(Stored records)
────────────────────
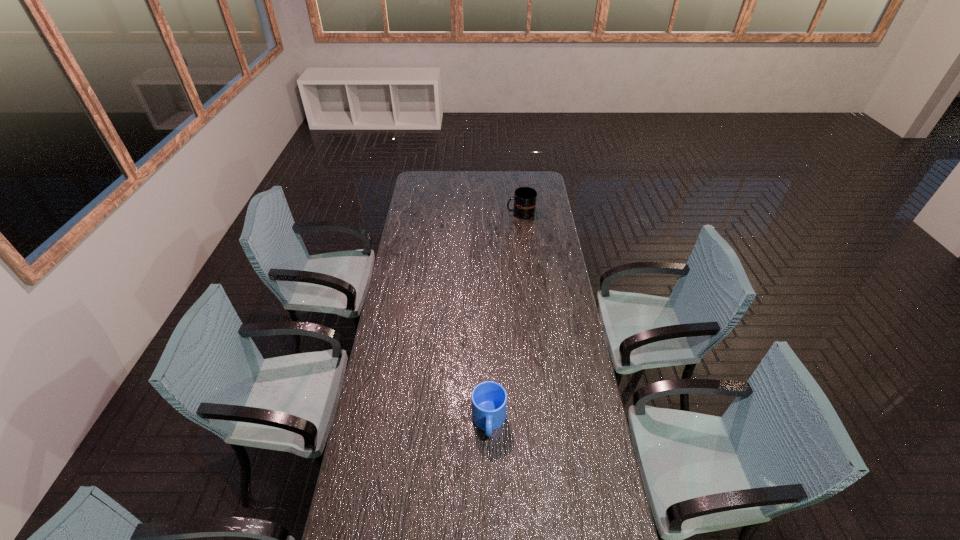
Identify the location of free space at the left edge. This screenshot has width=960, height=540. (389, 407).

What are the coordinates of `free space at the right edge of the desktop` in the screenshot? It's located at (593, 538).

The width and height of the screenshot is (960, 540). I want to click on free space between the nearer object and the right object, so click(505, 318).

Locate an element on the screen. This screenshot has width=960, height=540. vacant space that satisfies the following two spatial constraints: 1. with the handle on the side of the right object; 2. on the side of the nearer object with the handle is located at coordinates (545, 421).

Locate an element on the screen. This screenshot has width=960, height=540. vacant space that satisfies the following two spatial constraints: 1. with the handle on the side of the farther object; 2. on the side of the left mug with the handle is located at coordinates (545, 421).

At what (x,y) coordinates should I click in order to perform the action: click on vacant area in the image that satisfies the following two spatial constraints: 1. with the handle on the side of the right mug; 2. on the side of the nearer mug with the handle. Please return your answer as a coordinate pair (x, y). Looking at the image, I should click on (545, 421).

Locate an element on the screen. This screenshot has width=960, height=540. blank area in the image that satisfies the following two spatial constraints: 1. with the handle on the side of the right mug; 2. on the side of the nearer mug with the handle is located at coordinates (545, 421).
────────────────────
## PROMPT
Copy out all of the stored records above word for word, leaving out the pictures.

## WRITTEN SOLUTION
Identify the location of free space at the left edge. This screenshot has width=960, height=540. (389, 407).

What are the coordinates of `free space at the right edge of the desktop` in the screenshot? It's located at (593, 538).

The width and height of the screenshot is (960, 540). I want to click on free space between the nearer object and the right object, so click(505, 318).

Locate an element on the screen. This screenshot has width=960, height=540. vacant space that satisfies the following two spatial constraints: 1. with the handle on the side of the right object; 2. on the side of the nearer object with the handle is located at coordinates (545, 421).

Locate an element on the screen. This screenshot has width=960, height=540. vacant space that satisfies the following two spatial constraints: 1. with the handle on the side of the farther object; 2. on the side of the left mug with the handle is located at coordinates (545, 421).

At what (x,y) coordinates should I click in order to perform the action: click on vacant area in the image that satisfies the following two spatial constraints: 1. with the handle on the side of the right mug; 2. on the side of the nearer mug with the handle. Please return your answer as a coordinate pair (x, y). Looking at the image, I should click on (545, 421).

Locate an element on the screen. This screenshot has width=960, height=540. blank area in the image that satisfies the following two spatial constraints: 1. with the handle on the side of the right mug; 2. on the side of the nearer mug with the handle is located at coordinates (545, 421).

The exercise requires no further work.